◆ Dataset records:
*** Begin section ***

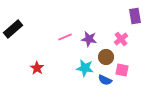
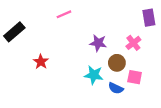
pink line: (65, 37) -> (64, 14), moved
red star: (37, 68) -> (41, 62), moved

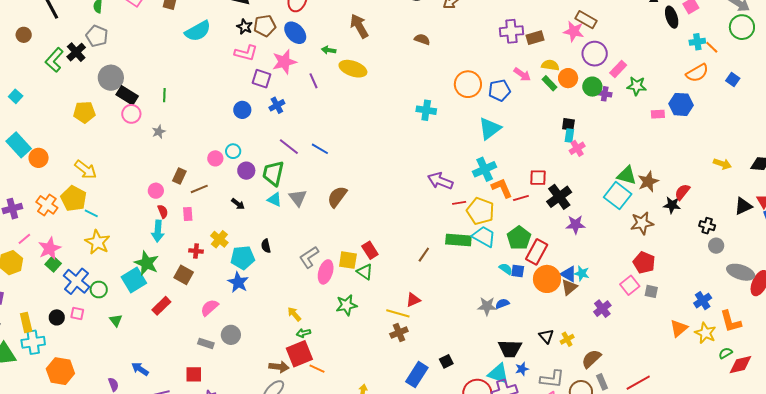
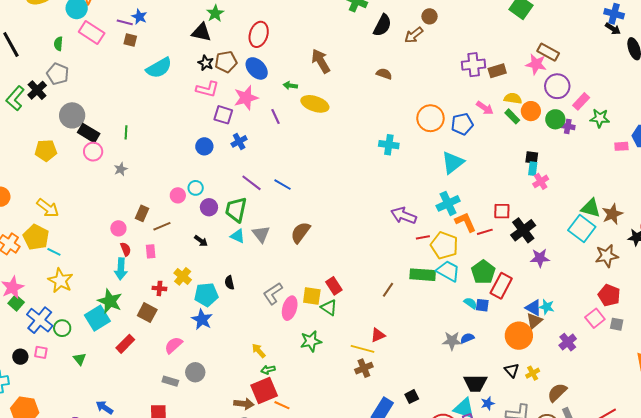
orange circle: (547, 279) -> (519, 336), moved

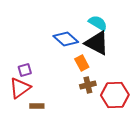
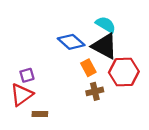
red hexagon: (115, 95) -> (124, 72), moved

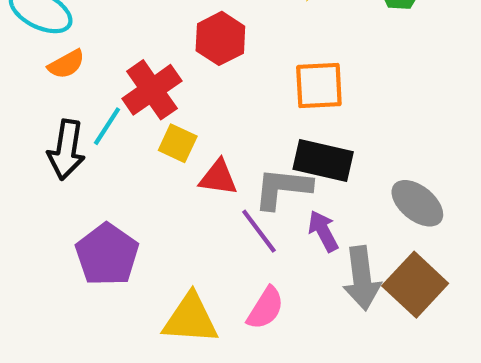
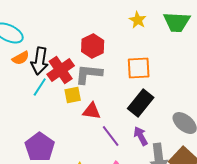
yellow square: (178, 143) -> (73, 95), turned -36
black arrow: (66, 150) -> (40, 61), moved
black rectangle: (323, 160) -> (141, 103), turned -64
gray L-shape: (283, 188) -> (89, 74), moved

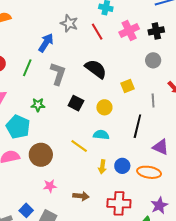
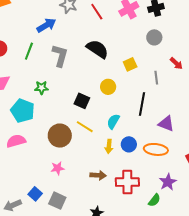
blue arrow: (46, 43) -> (46, 25), turned 30
black square: (76, 103) -> (82, 101), moved
cyan semicircle: (101, 135) -> (113, 121), moved, turned -63
brown circle: (41, 155) -> (60, 136), moved
brown arrow: (81, 196) -> (98, 175), moved

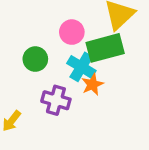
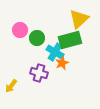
pink circle: (72, 32) -> (20, 30), moved
green circle: (35, 59) -> (37, 38), moved

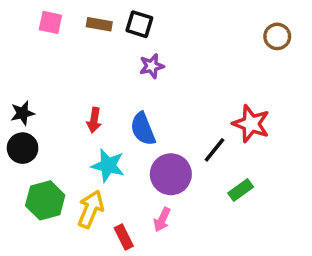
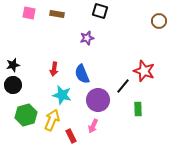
black square: (139, 24) -> (100, 11), moved
green rectangle: (241, 190) -> (138, 109), turned -56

*** End section ***

Starting from the first line of the entries above, print each line exactly until the line containing "brown arrow: (81, 196) -> (98, 175), moved" has been printed, and skip the pictures.

◆ RESPONSE AREA:
pink line: (65, 37) -> (64, 14), moved
red star: (37, 68) -> (41, 62), moved

orange circle: (547, 279) -> (519, 336), moved

red hexagon: (115, 95) -> (124, 72), moved

yellow square: (178, 143) -> (73, 95), turned -36
black arrow: (66, 150) -> (40, 61), moved
black rectangle: (323, 160) -> (141, 103), turned -64
gray L-shape: (283, 188) -> (89, 74), moved

blue arrow: (46, 43) -> (46, 25), turned 30
black square: (76, 103) -> (82, 101), moved
cyan semicircle: (101, 135) -> (113, 121), moved, turned -63
brown circle: (41, 155) -> (60, 136), moved
brown arrow: (81, 196) -> (98, 175), moved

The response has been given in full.